# Instructions to follow:
The result should be an exact copy of every record, with no pictures kept.

[Opening Data to use section]

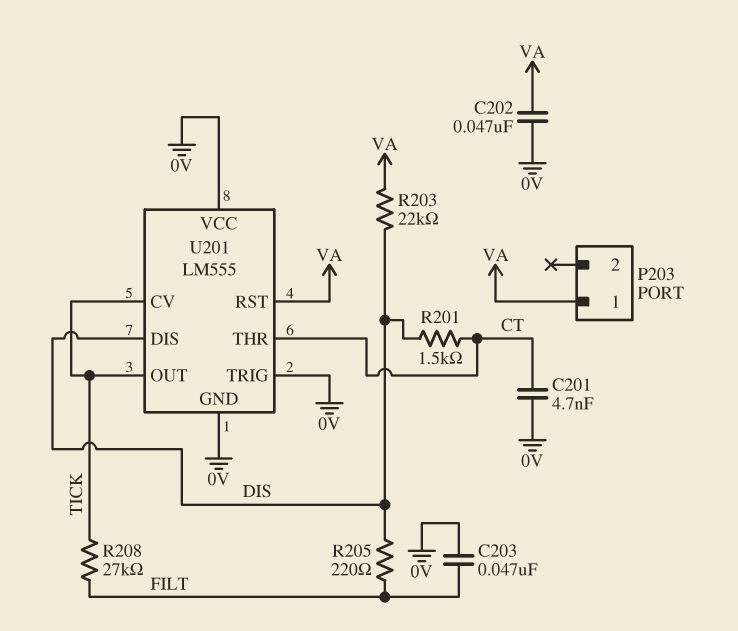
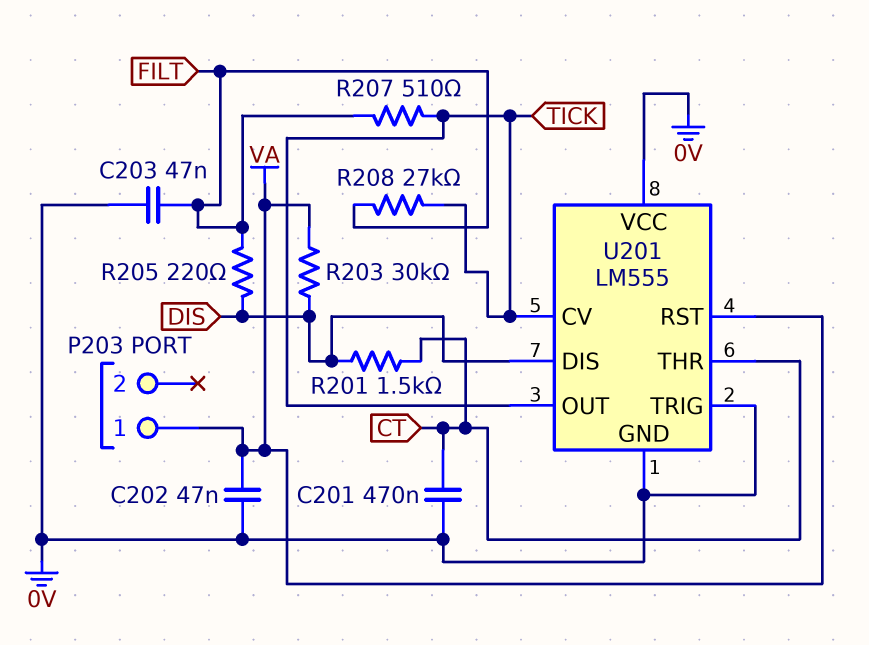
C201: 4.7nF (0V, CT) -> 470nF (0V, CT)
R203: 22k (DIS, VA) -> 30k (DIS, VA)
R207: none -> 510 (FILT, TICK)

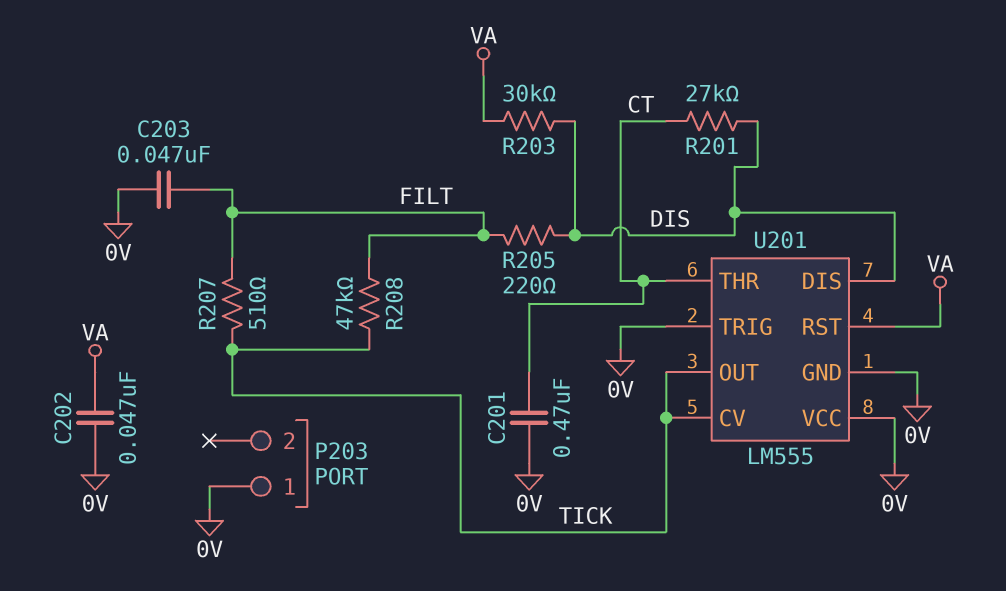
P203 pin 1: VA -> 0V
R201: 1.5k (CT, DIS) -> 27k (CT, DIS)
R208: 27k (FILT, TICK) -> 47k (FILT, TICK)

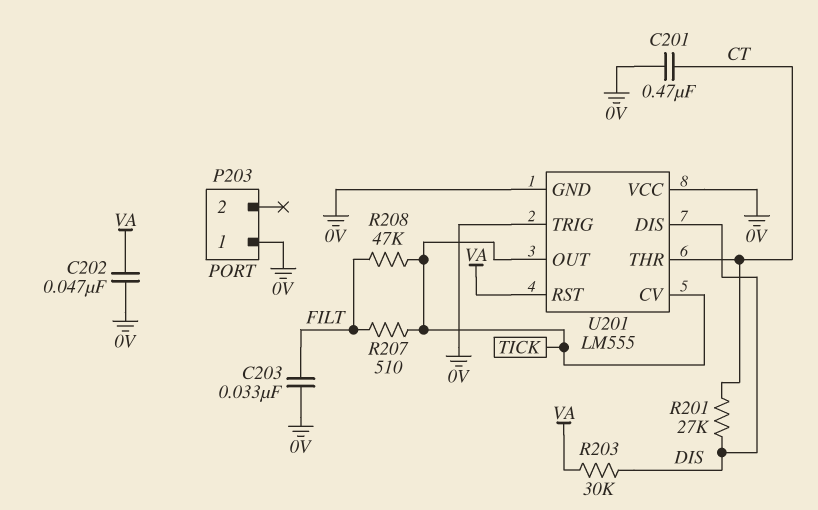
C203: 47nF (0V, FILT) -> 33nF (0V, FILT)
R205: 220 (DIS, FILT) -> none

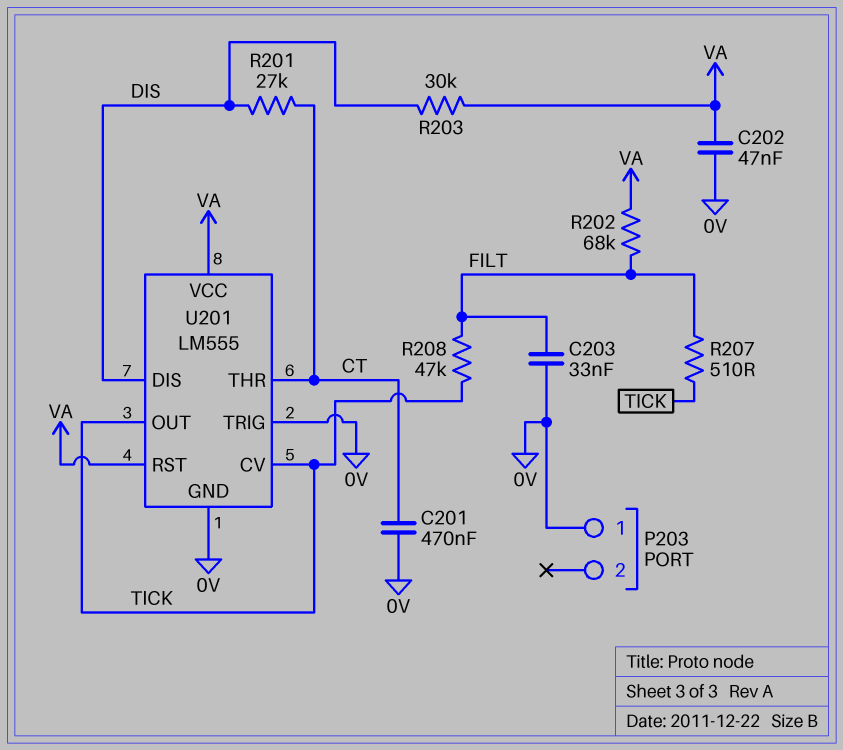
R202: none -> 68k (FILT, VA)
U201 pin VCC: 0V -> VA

[Closing Data to use section]

# Written response:
C201: 4.7nF (0V, CT) -> 470nF (0V, CT)
R203: 22k (DIS, VA) -> 30k (DIS, VA)
R207: none -> 510 (FILT, TICK)

P203 pin 1: VA -> 0V
R201: 1.5k (CT, DIS) -> 27k (CT, DIS)
R208: 27k (FILT, TICK) -> 47k (FILT, TICK)

C203: 47nF (0V, FILT) -> 33nF (0V, FILT)
R205: 220 (DIS, FILT) -> none

R202: none -> 68k (FILT, VA)
U201 pin VCC: 0V -> VA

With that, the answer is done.